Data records
——

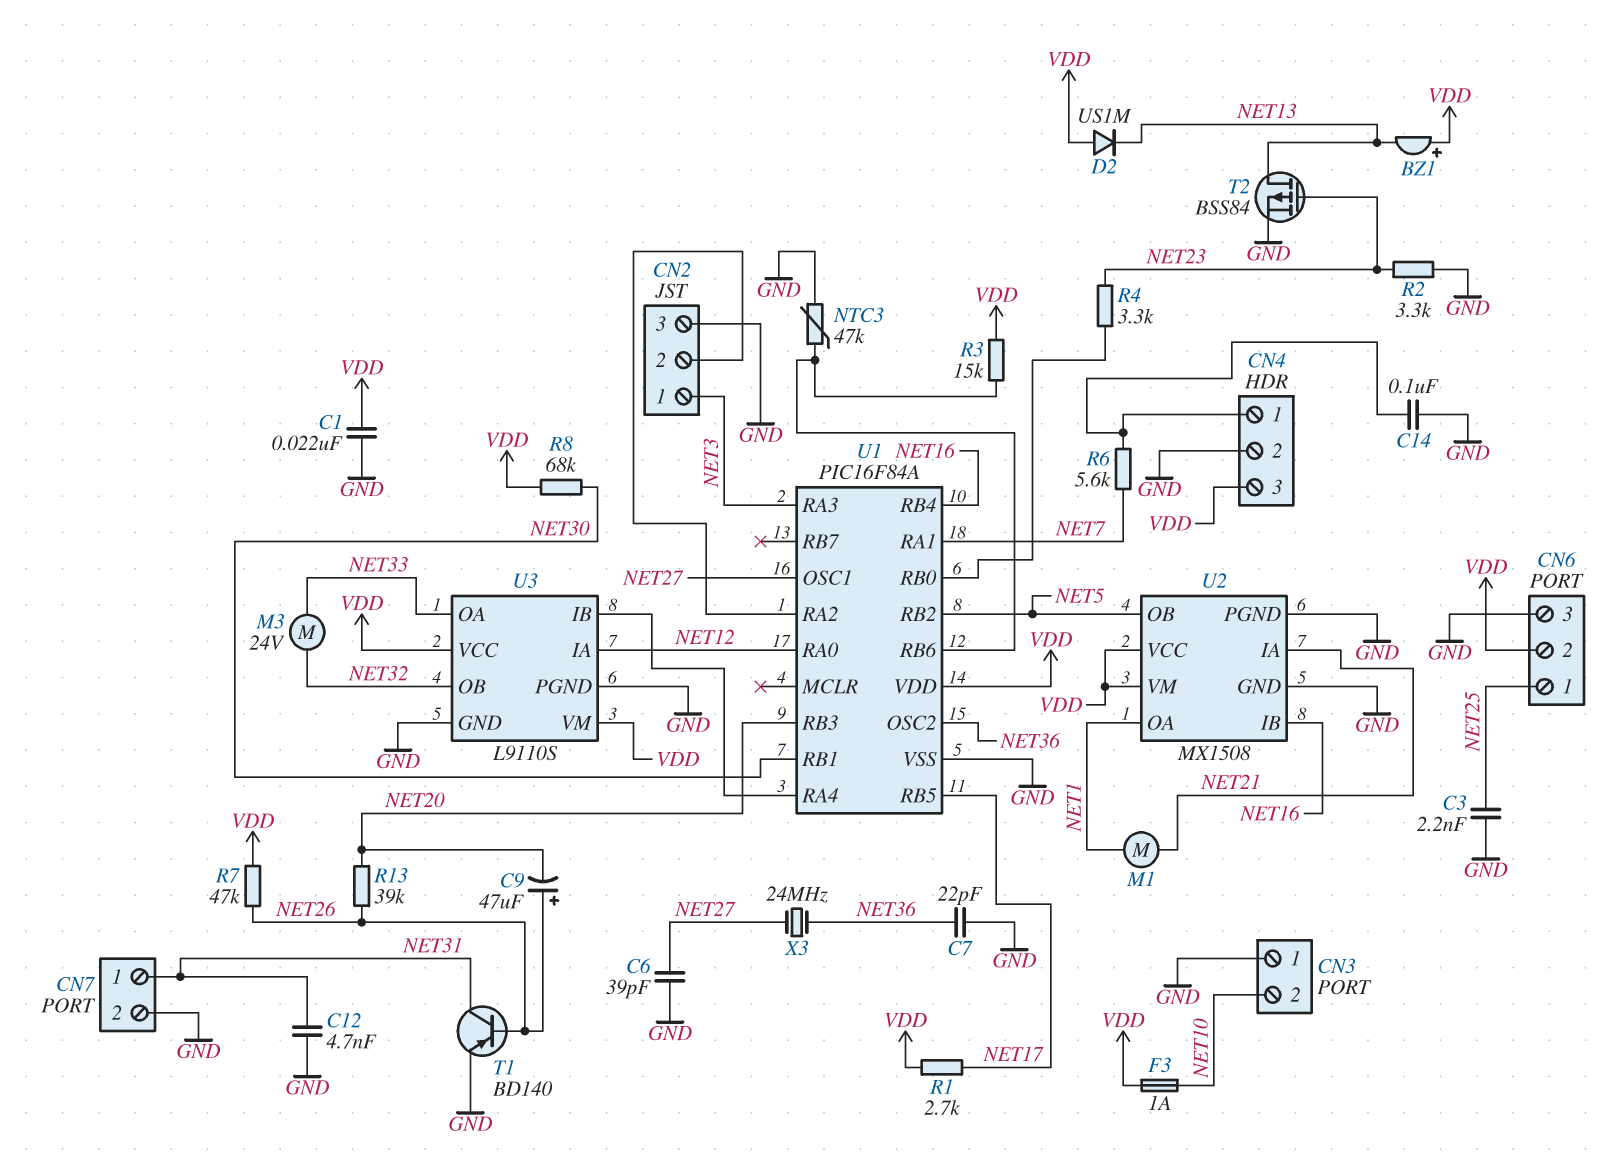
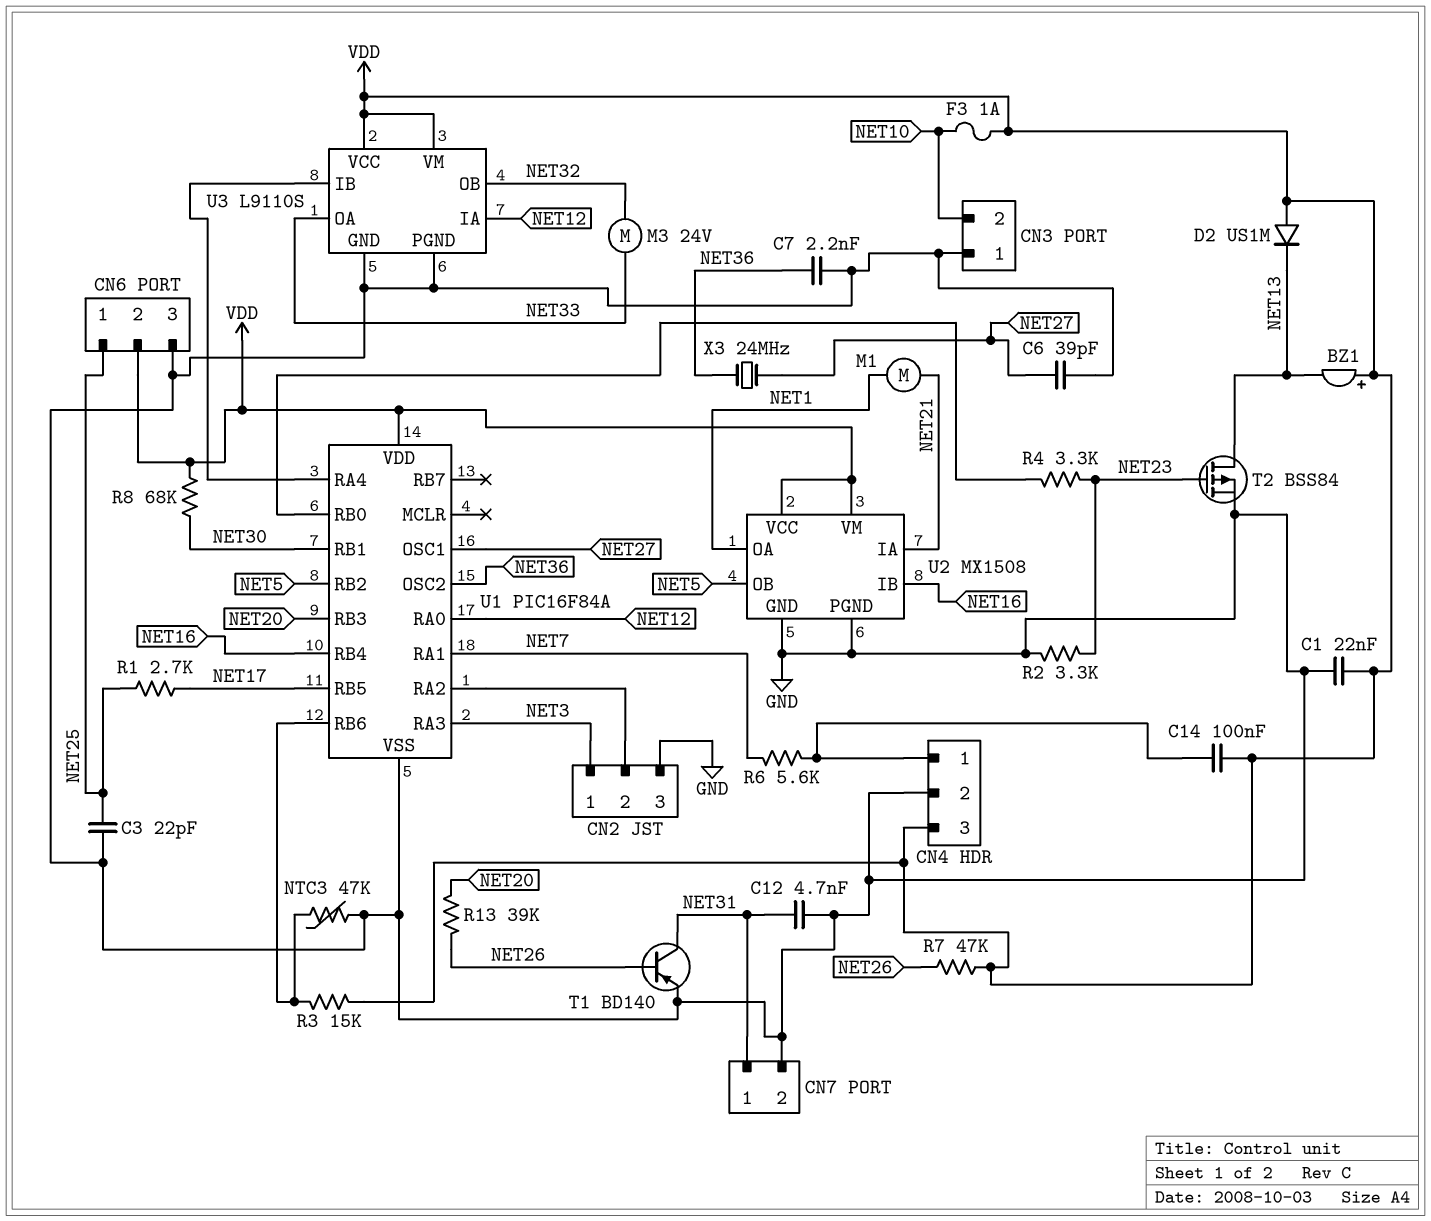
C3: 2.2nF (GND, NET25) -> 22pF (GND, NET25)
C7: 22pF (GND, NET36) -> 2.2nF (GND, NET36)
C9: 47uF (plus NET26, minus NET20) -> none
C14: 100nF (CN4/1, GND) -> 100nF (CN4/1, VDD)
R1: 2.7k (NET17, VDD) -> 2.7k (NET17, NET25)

——

Using the records above, output their complete text exactly, minus any images.

• _ANSWER AREA_:
C3: 2.2nF (GND, NET25) -> 22pF (GND, NET25)
C7: 22pF (GND, NET36) -> 2.2nF (GND, NET36)
C9: 47uF (plus NET26, minus NET20) -> none
C14: 100nF (CN4/1, GND) -> 100nF (CN4/1, VDD)
R1: 2.7k (NET17, VDD) -> 2.7k (NET17, NET25)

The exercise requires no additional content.